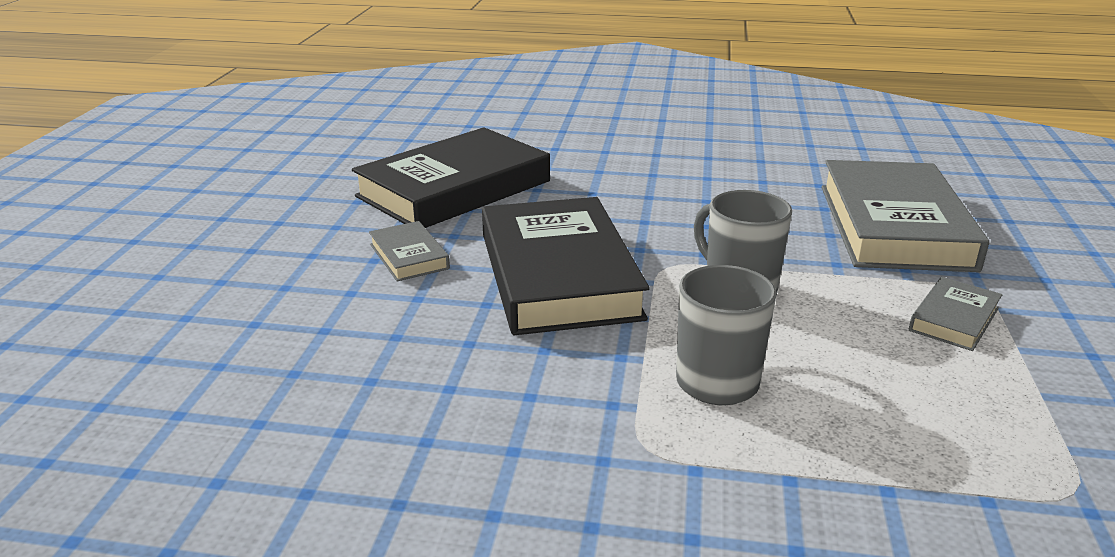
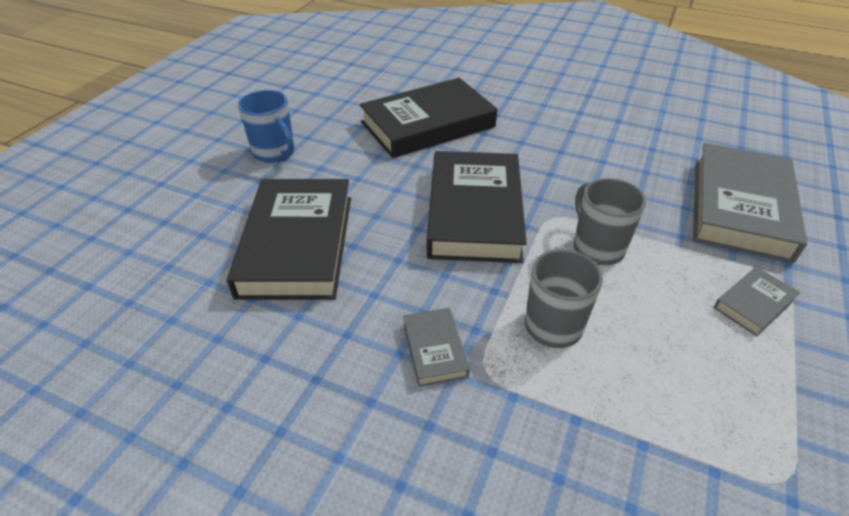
camera: 15 degrees right, 15 degrees up
(233, 246) = (274, 153): none -> blue mug
(308, 347) = (297, 244): none -> black book
(409, 256) = (381, 179): grey book -> grey book (435, 349)

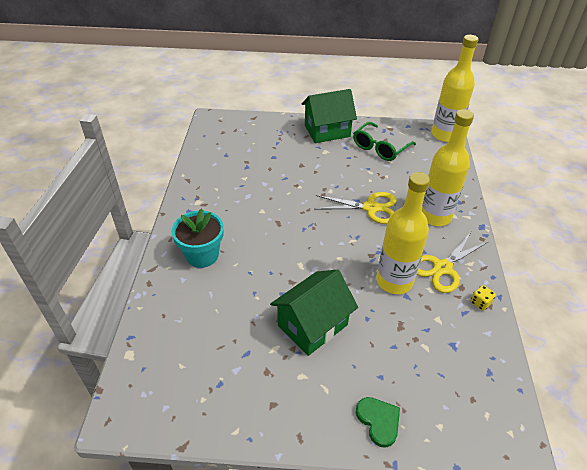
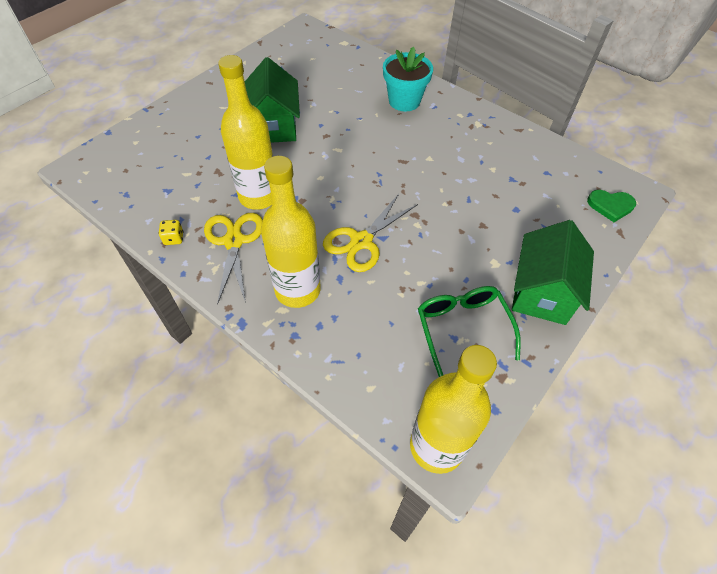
camera: 125 degrees right, 10 degrees up
(378, 421) = (174, 117): green heart -> green heart (610, 206)

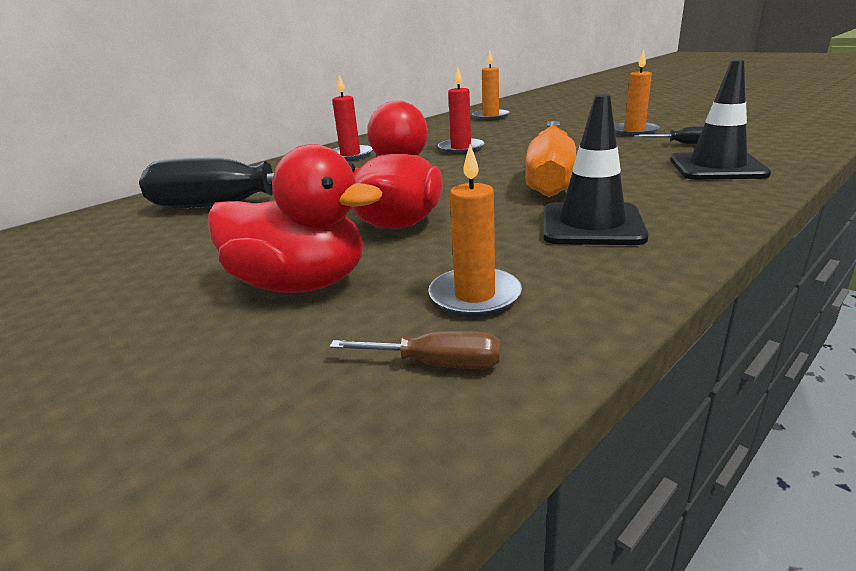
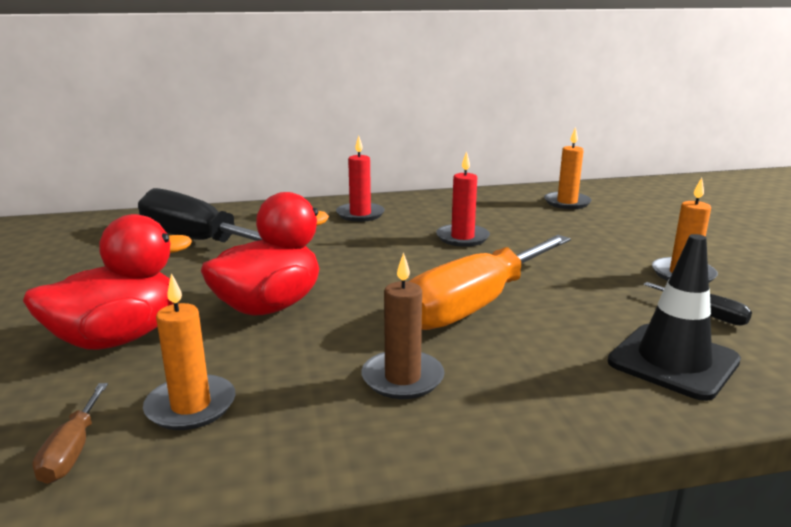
camera: 30 degrees right, 5 degrees down
(301, 284) = (118, 338): red duck -> red duck turned 90 degrees counterclockwise
(437, 364) = (72, 451): brown screwdriver -> brown screwdriver turned 45 degrees clockwise
(591, 225) = (402, 378): black traffic cone -> brown candle

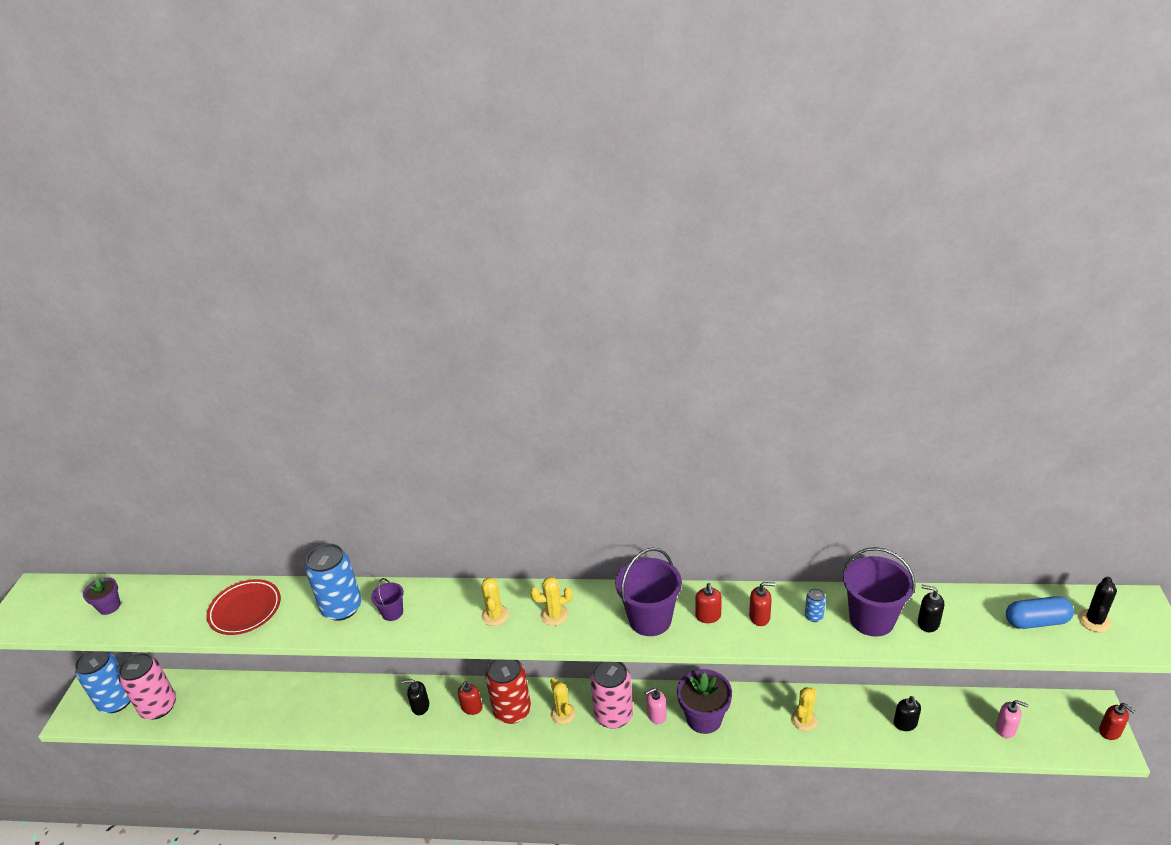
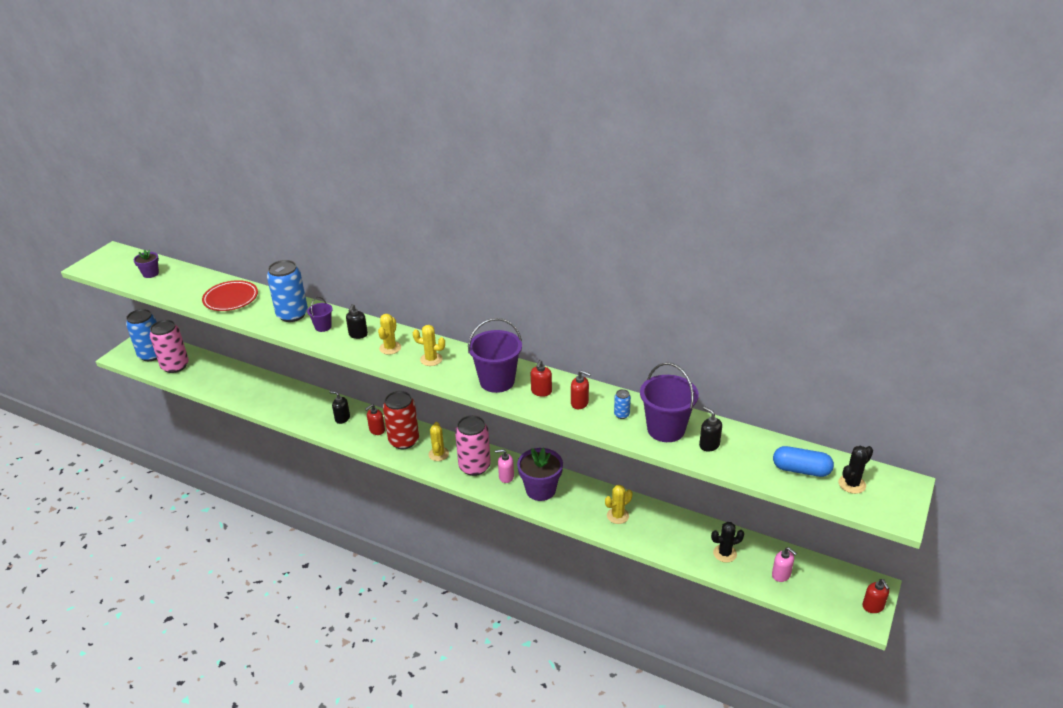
camera: 20 degrees right, 0 degrees up
(905, 724) = (698, 544): black soap dispenser -> black soap dispenser (358, 334)
(937, 724) = (725, 553): none -> black cactus

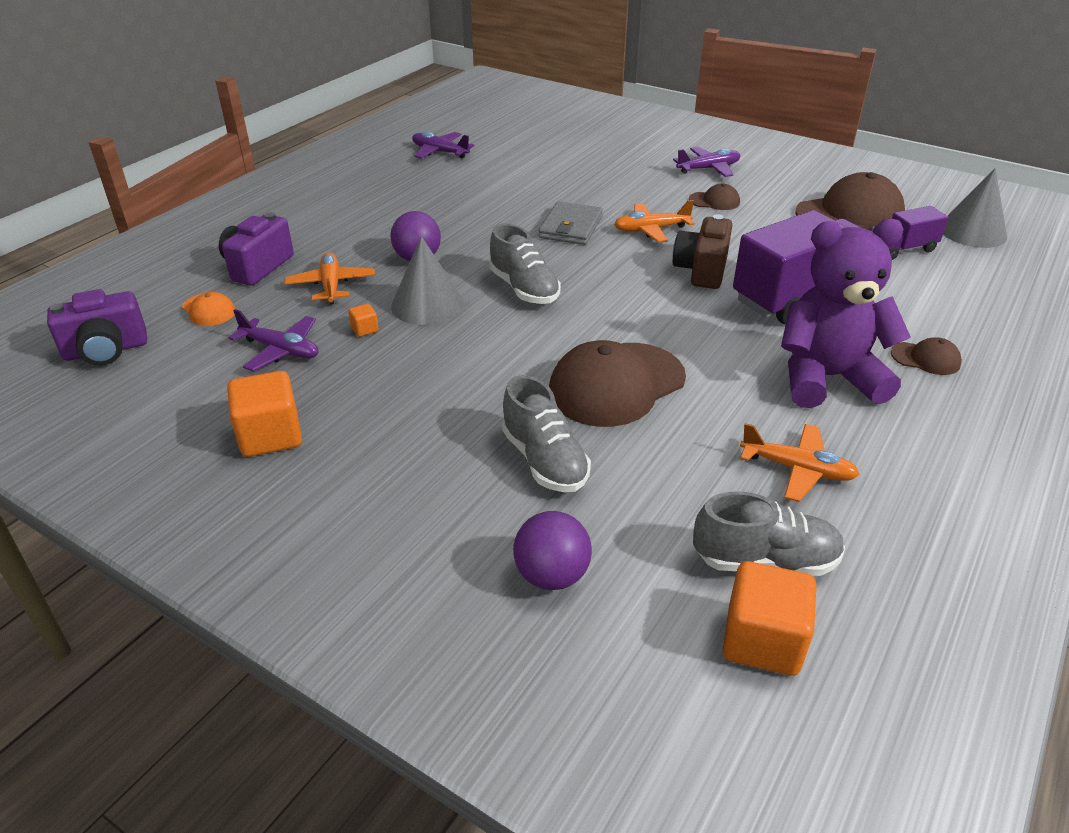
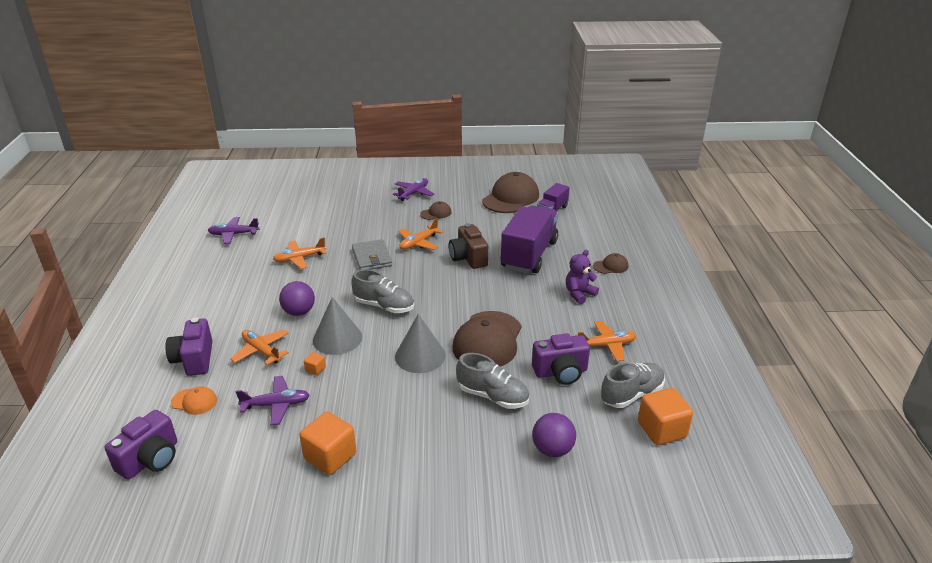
camera: 35 degrees left, 5 degrees down
(483, 200) = (299, 259): none -> orange plane
(680, 474) = (560, 372): none -> purple camera
(827, 378) = (579, 294): purple teddy bear -> purple teddy bear, size x0.51
(972, 232) = (574, 189): grey cone -> grey cone (420, 356)

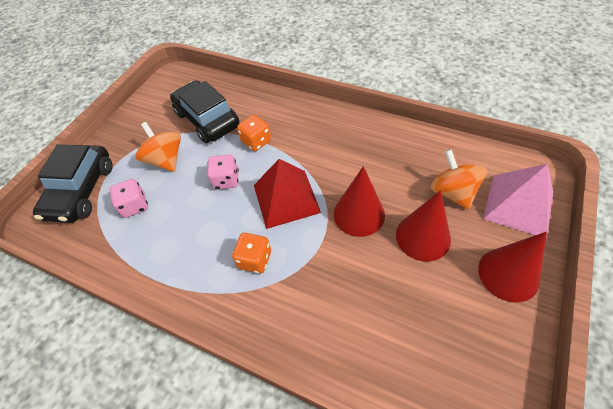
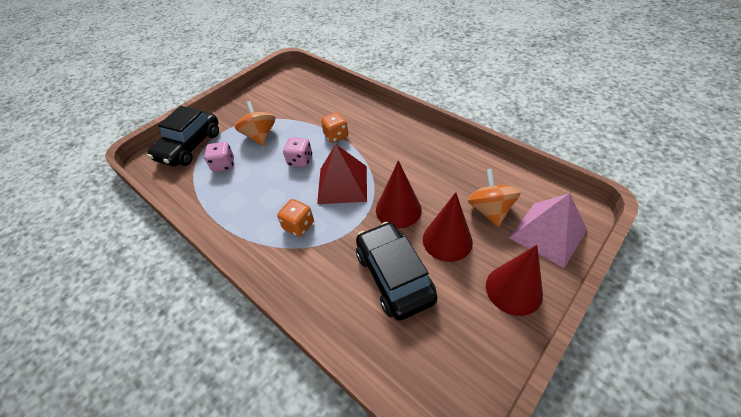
camera: 15 degrees right, 5 degrees down
(207, 119) = (304, 112): black car -> black car (394, 276)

EXERCISE DESCRIPTION = Set down again, word for word, every line from the one with "camera: 20 degrees right, 0 degrees up" to the one with "camera: 15 degrees right, 5 degrees down" in the entries above, and omit the pictures.

RESULT FOR THIS TASK =
camera: 20 degrees right, 0 degrees up
(905, 724) = (698, 544): black soap dispenser -> black soap dispenser (358, 334)
(937, 724) = (725, 553): none -> black cactus

camera: 35 degrees left, 5 degrees down
(483, 200) = (299, 259): none -> orange plane
(680, 474) = (560, 372): none -> purple camera
(827, 378) = (579, 294): purple teddy bear -> purple teddy bear, size x0.51
(972, 232) = (574, 189): grey cone -> grey cone (420, 356)

camera: 15 degrees right, 5 degrees down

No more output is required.